(Stored items from a collection)
BEGIN

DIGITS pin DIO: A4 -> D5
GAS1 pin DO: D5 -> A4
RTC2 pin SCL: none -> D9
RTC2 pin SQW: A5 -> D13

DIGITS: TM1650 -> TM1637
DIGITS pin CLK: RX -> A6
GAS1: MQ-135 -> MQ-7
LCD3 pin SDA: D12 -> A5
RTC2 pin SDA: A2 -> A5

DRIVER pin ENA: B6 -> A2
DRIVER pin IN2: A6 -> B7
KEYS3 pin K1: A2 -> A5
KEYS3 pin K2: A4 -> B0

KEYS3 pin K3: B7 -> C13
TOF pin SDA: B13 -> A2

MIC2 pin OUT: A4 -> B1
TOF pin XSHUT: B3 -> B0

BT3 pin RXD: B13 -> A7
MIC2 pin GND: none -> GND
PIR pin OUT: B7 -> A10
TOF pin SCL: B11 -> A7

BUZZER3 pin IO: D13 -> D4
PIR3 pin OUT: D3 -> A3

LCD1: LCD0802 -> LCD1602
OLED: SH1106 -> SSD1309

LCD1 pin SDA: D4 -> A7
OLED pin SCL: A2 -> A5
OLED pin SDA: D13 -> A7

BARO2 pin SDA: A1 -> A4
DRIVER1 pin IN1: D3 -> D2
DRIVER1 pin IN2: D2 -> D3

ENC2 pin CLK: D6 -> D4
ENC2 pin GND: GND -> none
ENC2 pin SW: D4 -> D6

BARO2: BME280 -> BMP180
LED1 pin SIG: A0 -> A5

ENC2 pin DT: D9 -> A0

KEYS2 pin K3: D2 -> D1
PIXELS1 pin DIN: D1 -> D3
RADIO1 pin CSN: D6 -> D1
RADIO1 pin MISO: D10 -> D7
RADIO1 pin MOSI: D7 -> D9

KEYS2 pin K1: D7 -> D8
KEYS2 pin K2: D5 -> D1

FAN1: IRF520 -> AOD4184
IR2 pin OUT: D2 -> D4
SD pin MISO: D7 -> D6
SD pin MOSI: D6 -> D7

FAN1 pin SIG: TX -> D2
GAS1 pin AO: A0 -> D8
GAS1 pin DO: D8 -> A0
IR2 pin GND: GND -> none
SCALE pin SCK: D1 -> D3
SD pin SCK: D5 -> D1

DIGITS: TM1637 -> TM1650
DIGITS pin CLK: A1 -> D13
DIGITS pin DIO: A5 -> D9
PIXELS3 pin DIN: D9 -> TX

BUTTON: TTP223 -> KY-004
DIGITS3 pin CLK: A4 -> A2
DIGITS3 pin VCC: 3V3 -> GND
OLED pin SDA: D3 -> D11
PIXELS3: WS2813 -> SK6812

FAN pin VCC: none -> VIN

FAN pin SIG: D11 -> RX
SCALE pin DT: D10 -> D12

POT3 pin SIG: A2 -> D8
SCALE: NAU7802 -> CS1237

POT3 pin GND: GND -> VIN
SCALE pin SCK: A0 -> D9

END

■ **TASK PROMPT**:
If the word "MOSI" is on a line above, return that line.

■ **WRITTEN SOLUTION**:
RADIO1 pin MOSI: D7 -> D9
SD pin MOSI: D6 -> D7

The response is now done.